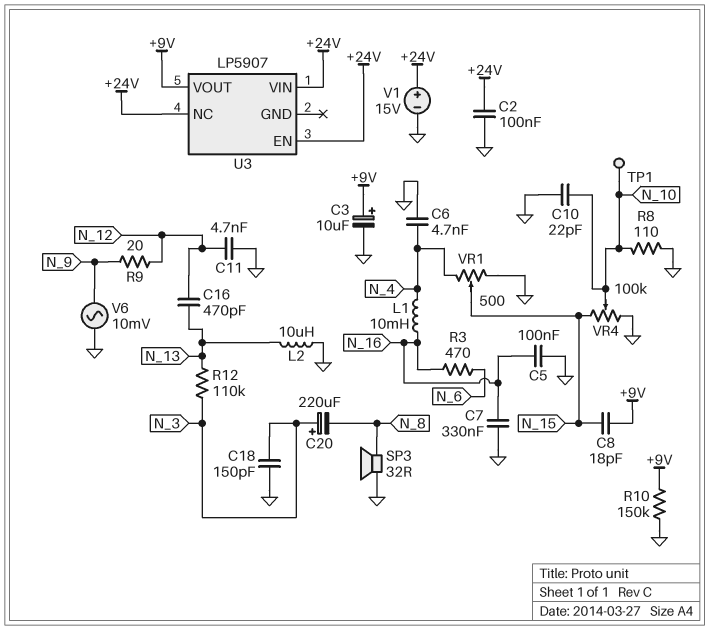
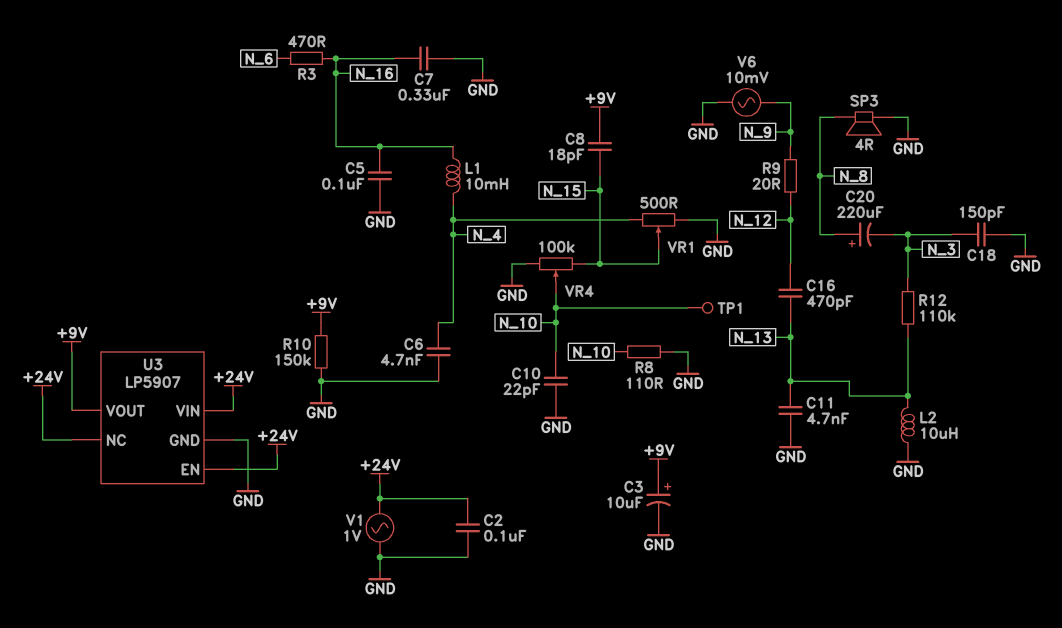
C11: 4.7nF (GND, N_12) -> 4.7nF (GND, N_13)
C20: 220uF (plus N_3, minus N_8) -> 220uF (plus N_8, minus N_3)
SP3: speaker 32R (GND, N_8) -> speaker 4R (GND, N_8)
U3 pin GND: none -> GND
V1: 15V (plus +24V, minus GND) -> AC 1V (+24V, GND)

========

* _Exercise details_: Lines with "minus": return each one from the data above.

* _Reply_:
C20: 220uF (plus N_3, minus N_8) -> 220uF (plus N_8, minus N_3)
V1: 15V (plus +24V, minus GND) -> AC 1V (+24V, GND)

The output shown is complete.